• **What this task involves**: Pull every line that includes the word "white" out of the data below and copy it.

• **Dataset entries**:
============
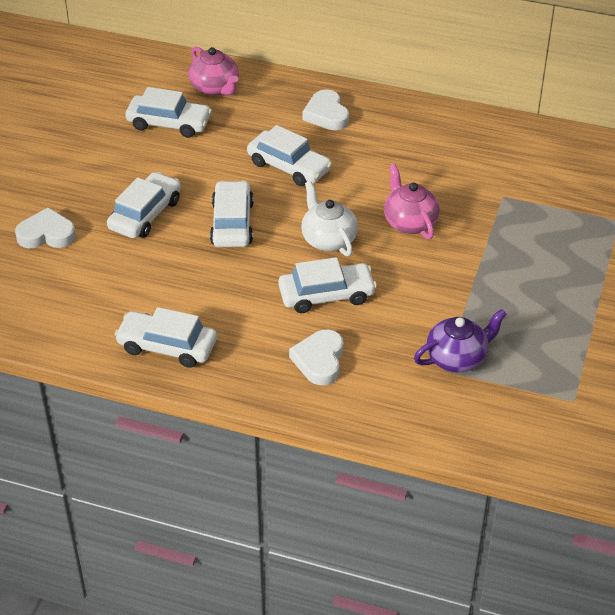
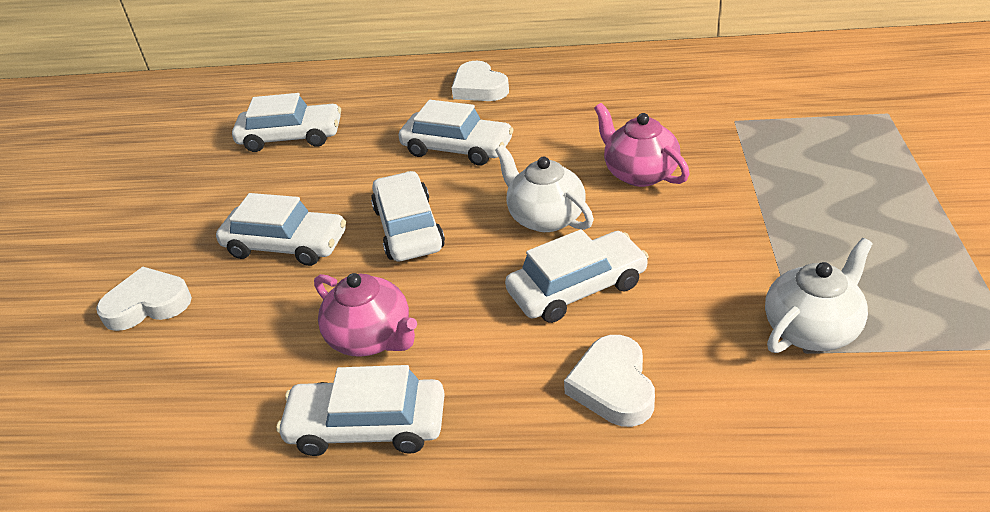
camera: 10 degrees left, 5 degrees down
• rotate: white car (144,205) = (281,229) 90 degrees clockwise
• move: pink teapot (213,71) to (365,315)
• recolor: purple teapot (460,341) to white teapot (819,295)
============
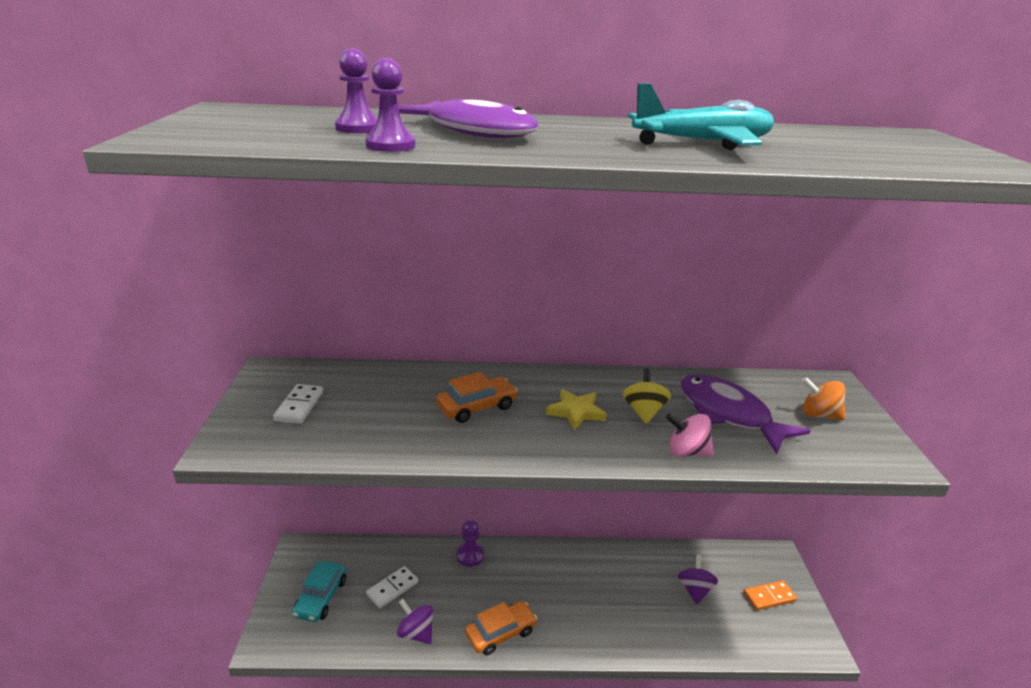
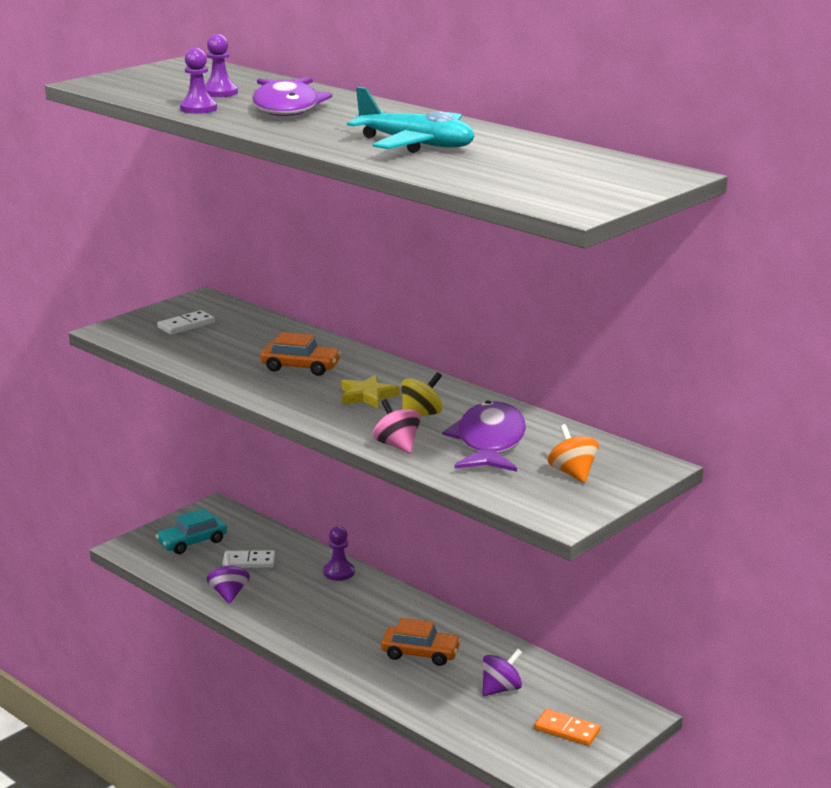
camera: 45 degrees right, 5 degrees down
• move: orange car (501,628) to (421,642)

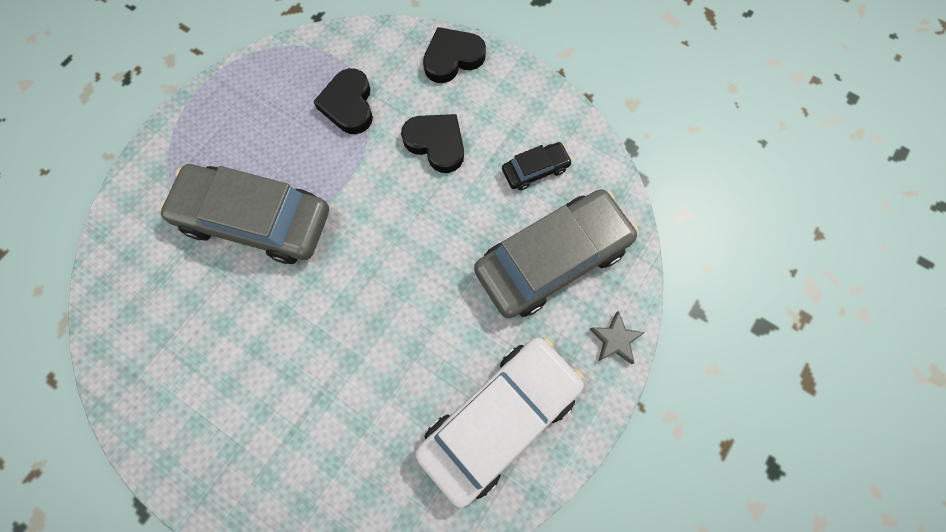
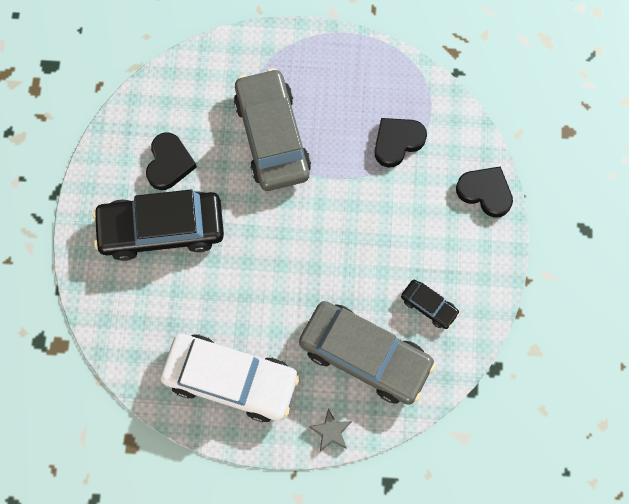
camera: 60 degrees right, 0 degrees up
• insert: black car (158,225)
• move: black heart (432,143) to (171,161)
============
• **Output of the task**:
• rotate: white car (144,205) = (281,229) 90 degrees clockwise
• recolor: purple teapot (460,341) to white teapot (819,295)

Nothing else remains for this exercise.